Data on locating visible targets
- - - -

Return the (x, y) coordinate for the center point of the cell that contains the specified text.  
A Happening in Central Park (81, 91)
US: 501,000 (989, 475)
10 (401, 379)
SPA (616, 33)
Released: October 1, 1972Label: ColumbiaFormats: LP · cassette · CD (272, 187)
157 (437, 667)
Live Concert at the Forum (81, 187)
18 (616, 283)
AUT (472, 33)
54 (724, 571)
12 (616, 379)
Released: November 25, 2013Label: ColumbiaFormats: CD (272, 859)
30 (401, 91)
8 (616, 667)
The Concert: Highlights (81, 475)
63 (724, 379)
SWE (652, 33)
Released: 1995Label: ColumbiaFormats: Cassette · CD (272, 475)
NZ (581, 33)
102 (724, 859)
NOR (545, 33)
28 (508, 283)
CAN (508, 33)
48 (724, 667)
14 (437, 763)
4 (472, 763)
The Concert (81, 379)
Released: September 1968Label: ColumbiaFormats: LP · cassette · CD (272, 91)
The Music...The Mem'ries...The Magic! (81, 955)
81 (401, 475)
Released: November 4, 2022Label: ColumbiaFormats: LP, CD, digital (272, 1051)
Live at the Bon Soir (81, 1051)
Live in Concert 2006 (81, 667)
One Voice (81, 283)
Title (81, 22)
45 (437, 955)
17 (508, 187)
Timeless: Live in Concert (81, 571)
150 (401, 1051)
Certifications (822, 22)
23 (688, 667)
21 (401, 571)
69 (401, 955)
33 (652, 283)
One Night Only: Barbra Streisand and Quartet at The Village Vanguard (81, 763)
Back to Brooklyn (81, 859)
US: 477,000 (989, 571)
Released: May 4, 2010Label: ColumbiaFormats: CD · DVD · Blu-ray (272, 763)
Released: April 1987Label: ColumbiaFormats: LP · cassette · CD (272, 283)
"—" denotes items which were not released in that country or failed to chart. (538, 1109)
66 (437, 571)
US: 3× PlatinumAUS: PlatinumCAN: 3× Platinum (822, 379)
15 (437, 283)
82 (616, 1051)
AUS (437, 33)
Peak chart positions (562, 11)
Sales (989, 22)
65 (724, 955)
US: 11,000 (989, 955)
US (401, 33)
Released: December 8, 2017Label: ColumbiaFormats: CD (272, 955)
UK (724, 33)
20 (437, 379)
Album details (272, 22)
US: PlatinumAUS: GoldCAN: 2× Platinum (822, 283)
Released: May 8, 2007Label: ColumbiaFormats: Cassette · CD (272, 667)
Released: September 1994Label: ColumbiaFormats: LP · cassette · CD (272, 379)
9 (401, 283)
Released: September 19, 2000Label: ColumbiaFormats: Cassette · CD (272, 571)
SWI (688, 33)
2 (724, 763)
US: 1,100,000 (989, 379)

- - - -

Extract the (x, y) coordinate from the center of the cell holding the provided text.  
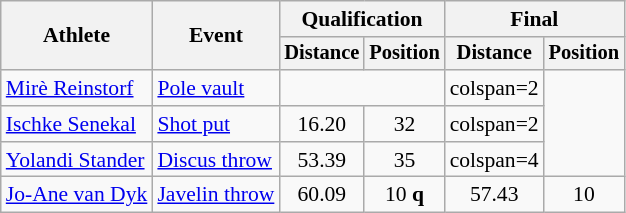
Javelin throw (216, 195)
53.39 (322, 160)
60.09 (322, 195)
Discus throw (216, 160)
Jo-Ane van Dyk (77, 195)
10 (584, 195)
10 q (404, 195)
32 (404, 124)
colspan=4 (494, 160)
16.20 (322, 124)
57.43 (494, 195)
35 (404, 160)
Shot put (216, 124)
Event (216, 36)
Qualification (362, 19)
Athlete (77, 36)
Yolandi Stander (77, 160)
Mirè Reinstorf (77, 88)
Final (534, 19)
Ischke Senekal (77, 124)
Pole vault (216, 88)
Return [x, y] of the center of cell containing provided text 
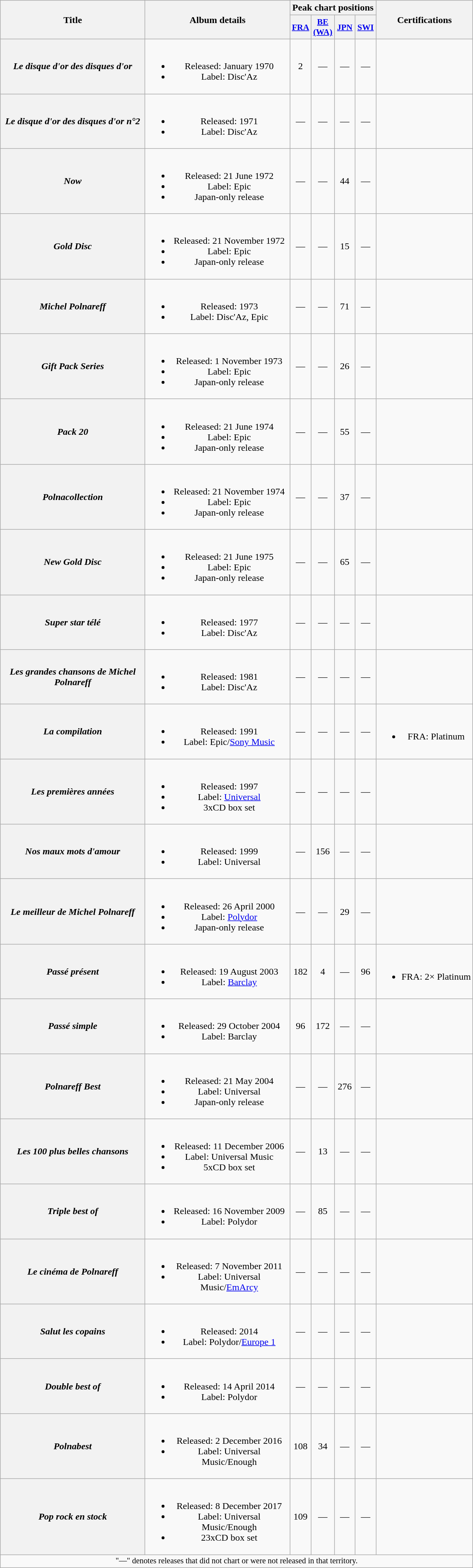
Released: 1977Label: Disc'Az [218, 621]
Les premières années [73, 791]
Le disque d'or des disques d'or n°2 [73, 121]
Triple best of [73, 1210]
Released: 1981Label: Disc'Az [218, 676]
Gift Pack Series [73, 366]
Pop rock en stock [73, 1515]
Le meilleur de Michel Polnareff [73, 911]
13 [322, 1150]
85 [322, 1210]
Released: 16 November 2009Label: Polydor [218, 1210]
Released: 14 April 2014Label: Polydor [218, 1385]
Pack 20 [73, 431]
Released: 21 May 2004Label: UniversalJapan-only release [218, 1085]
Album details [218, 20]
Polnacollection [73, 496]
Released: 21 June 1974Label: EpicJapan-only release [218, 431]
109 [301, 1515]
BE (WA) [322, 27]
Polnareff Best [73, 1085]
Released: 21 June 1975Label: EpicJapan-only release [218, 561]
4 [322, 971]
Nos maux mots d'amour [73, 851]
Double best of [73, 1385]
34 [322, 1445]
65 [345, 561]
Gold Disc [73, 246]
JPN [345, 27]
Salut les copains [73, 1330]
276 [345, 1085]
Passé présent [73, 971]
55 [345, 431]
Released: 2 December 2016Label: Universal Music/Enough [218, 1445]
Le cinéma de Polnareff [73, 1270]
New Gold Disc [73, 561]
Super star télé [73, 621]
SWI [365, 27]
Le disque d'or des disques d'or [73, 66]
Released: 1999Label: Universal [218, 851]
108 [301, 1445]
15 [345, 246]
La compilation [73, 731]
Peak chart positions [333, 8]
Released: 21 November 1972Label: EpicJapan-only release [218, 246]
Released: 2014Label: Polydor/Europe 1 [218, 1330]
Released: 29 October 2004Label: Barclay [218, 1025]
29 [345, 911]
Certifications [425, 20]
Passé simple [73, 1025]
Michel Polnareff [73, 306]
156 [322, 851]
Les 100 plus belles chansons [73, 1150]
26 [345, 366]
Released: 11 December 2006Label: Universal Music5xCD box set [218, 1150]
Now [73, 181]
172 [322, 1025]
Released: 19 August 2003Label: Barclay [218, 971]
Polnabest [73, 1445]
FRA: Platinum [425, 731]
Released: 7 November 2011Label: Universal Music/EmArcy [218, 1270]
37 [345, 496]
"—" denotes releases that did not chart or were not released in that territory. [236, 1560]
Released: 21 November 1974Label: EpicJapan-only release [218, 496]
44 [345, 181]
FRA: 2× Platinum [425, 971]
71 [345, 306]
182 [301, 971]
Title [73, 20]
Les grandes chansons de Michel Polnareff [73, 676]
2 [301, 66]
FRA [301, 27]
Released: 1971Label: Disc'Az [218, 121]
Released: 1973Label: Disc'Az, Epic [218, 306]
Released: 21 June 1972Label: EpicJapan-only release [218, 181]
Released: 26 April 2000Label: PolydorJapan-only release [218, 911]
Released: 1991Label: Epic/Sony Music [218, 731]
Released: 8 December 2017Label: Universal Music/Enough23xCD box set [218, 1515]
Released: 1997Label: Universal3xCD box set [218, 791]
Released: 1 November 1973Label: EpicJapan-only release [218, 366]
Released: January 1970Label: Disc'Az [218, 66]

- - - -

• [DIRECTION] Reproduce the part that opens with the line containing "Return the (x, y)" and closes with the line containing "8 (616, 667)".

• [ANSWER TO THIS TASK]
Return the (x, y) coordinate for the center point of the cell that contains the specified text.  
A Happening in Central Park (81, 91)
US: 501,000 (989, 475)
10 (401, 379)
SPA (616, 33)
Released: October 1, 1972Label: ColumbiaFormats: LP · cassette · CD (272, 187)
157 (437, 667)
Live Concert at the Forum (81, 187)
18 (616, 283)
AUT (472, 33)
54 (724, 571)
12 (616, 379)
Released: November 25, 2013Label: ColumbiaFormats: CD (272, 859)
30 (401, 91)
8 (616, 667)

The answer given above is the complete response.